**What needs to be done**
Copy the stretch from the start of the records through the line containing "Outline every building", swapping "polygon" for "ring" and keeping everything else unchanged.
____ Data rows
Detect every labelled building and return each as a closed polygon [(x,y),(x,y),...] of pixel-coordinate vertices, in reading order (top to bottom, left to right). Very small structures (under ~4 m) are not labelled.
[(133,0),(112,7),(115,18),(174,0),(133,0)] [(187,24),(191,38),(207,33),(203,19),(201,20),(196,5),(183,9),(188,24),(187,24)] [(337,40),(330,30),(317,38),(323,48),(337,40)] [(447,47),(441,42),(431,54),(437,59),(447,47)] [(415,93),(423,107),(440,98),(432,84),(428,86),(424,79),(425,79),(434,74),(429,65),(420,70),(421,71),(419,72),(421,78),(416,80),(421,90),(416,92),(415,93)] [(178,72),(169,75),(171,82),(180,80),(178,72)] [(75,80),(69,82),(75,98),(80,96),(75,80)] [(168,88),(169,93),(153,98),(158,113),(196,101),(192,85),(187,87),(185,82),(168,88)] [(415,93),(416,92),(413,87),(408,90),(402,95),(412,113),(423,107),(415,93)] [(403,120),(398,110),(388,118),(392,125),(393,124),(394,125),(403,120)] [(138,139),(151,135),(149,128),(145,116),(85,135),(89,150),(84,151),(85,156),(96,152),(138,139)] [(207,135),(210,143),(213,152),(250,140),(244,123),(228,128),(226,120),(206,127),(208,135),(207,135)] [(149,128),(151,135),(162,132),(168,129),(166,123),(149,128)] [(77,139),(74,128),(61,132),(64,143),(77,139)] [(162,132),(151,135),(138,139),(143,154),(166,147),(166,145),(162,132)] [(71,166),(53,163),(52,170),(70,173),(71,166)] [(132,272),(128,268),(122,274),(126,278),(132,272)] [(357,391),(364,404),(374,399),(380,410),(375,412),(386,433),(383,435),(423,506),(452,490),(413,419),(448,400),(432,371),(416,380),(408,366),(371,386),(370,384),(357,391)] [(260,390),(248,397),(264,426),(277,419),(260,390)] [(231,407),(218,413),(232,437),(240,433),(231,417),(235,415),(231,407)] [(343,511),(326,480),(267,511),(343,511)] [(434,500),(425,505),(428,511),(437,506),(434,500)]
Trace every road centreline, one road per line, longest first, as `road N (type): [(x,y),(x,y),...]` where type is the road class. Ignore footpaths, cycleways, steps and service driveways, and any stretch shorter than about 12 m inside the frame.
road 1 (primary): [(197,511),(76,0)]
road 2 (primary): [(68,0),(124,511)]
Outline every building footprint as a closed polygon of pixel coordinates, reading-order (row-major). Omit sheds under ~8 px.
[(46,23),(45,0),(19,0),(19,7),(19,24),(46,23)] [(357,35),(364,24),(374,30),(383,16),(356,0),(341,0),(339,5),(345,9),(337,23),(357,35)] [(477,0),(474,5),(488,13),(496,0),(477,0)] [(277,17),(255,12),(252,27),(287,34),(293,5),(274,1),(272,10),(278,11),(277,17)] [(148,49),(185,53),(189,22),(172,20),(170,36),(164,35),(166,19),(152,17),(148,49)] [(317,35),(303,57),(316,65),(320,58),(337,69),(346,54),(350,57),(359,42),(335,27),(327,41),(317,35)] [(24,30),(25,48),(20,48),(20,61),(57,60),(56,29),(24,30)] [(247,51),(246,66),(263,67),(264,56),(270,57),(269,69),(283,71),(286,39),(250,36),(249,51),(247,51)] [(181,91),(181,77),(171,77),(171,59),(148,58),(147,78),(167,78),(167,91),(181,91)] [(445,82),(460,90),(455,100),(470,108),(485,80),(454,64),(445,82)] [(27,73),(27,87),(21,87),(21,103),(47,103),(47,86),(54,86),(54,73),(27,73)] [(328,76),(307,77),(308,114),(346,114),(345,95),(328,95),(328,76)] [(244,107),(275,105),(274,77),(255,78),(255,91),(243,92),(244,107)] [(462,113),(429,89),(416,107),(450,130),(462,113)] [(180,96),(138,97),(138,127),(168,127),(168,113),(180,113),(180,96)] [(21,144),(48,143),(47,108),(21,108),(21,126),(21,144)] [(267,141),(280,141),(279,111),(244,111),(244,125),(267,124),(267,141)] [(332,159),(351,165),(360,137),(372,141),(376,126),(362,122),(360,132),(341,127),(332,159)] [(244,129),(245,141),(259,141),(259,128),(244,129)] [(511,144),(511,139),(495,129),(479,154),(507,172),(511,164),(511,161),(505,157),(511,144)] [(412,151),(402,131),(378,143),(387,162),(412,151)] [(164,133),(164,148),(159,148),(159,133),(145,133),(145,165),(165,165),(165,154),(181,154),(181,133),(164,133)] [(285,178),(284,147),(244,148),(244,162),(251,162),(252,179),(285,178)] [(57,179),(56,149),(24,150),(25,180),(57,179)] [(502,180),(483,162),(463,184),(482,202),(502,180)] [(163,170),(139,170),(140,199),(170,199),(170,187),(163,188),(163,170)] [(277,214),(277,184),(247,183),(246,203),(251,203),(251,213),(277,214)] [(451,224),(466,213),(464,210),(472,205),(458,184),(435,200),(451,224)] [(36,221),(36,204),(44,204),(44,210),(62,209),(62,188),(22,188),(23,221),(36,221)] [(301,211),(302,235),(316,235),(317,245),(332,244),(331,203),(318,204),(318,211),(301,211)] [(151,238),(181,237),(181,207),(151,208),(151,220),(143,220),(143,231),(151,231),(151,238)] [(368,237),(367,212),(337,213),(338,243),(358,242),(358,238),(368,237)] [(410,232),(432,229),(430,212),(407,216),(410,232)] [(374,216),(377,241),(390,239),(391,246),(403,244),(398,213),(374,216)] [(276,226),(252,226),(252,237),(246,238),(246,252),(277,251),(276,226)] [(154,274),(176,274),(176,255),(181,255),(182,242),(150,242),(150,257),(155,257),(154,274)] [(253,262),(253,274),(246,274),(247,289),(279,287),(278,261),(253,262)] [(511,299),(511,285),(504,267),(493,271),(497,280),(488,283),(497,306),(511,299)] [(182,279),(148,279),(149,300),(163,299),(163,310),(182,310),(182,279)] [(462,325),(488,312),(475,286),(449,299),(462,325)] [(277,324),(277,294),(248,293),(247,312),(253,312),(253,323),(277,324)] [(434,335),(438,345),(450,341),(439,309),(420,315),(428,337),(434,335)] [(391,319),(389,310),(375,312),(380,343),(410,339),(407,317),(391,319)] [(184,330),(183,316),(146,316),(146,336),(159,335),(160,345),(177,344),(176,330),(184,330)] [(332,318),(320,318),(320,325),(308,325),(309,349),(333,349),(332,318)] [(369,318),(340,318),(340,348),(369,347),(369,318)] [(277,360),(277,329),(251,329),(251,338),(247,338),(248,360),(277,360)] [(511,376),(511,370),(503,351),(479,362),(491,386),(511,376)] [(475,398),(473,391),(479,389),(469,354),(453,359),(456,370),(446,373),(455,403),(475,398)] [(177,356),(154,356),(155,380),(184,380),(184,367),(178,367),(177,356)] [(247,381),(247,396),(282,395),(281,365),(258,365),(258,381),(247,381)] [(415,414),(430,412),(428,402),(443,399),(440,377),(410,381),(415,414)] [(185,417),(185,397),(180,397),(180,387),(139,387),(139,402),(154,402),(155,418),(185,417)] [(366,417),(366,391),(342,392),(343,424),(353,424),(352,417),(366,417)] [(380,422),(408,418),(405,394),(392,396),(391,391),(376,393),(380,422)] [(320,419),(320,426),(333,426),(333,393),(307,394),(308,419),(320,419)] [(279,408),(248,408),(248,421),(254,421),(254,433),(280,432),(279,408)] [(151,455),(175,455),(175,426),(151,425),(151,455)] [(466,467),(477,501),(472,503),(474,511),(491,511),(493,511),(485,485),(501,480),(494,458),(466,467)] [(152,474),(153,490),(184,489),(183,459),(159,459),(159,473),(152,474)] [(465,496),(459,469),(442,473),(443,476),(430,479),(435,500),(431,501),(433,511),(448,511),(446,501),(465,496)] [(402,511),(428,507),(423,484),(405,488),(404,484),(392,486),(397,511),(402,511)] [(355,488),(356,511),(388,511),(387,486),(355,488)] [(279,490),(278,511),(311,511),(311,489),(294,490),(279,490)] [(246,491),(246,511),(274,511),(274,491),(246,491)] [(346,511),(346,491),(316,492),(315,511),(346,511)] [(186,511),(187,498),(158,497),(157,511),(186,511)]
________
**Solution to the problem**
Detect every labelled building and return each as a closed ring [(x,y),(x,y),...] of pixel-coordinate vertices, in reading order (top to bottom, left to right). Very small structures (under ~4 m) are not labelled.
[(133,0),(112,7),(115,18),(174,0),(133,0)] [(187,24),(191,38),(207,33),(203,19),(201,20),(196,5),(183,9),(188,24),(187,24)] [(337,40),(330,30),(317,38),(323,48),(337,40)] [(447,47),(441,42),(431,54),(437,59),(447,47)] [(415,93),(423,107),(440,98),(432,84),(428,86),(424,79),(425,79),(434,74),(429,65),(420,70),(421,71),(419,72),(421,78),(416,80),(421,90),(416,92),(415,93)] [(178,72),(169,75),(171,82),(180,80),(178,72)] [(75,80),(69,82),(75,98),(80,96),(75,80)] [(168,88),(169,93),(153,98),(158,113),(196,101),(192,85),(187,87),(185,82),(168,88)] [(415,93),(416,92),(413,87),(408,90),(402,95),(412,113),(423,107),(415,93)] [(403,120),(398,110),(388,118),(392,125),(393,124),(394,125),(403,120)] [(138,139),(151,135),(149,128),(145,116),(85,135),(89,150),(84,151),(85,156),(96,152),(138,139)] [(207,135),(210,143),(213,152),(250,140),(244,123),(228,128),(226,120),(206,127),(208,135),(207,135)] [(149,128),(151,135),(162,132),(168,129),(166,123),(149,128)] [(77,139),(74,128),(61,132),(64,143),(77,139)] [(162,132),(151,135),(138,139),(143,154),(166,147),(166,145),(162,132)] [(71,166),(53,163),(52,170),(70,173),(71,166)] [(132,272),(128,268),(122,274),(126,278),(132,272)] [(357,391),(364,404),(374,399),(380,410),(375,412),(386,433),(383,435),(423,506),(452,490),(413,419),(448,400),(432,371),(416,380),(408,366),(371,386),(370,384),(357,391)] [(260,390),(248,397),(264,426),(277,419),(260,390)] [(231,407),(218,413),(232,437),(240,433),(231,417),(235,415),(231,407)] [(343,511),(326,480),(267,511),(343,511)] [(434,500),(425,505),(428,511),(437,506),(434,500)]
Trace every road centreline, one road per line, longest first, as `road N (type): [(x,y),(x,y),...]` where type is the road class. Ignore footpaths, cycleways, steps and service driveways, and any stretch shorter than about 12 m inside the frame.
road 1 (primary): [(197,511),(76,0)]
road 2 (primary): [(68,0),(124,511)]
Outline every building footprint as a closed ring of pixel coordinates, reading-order (row-major). Omit sheds under ~8 px.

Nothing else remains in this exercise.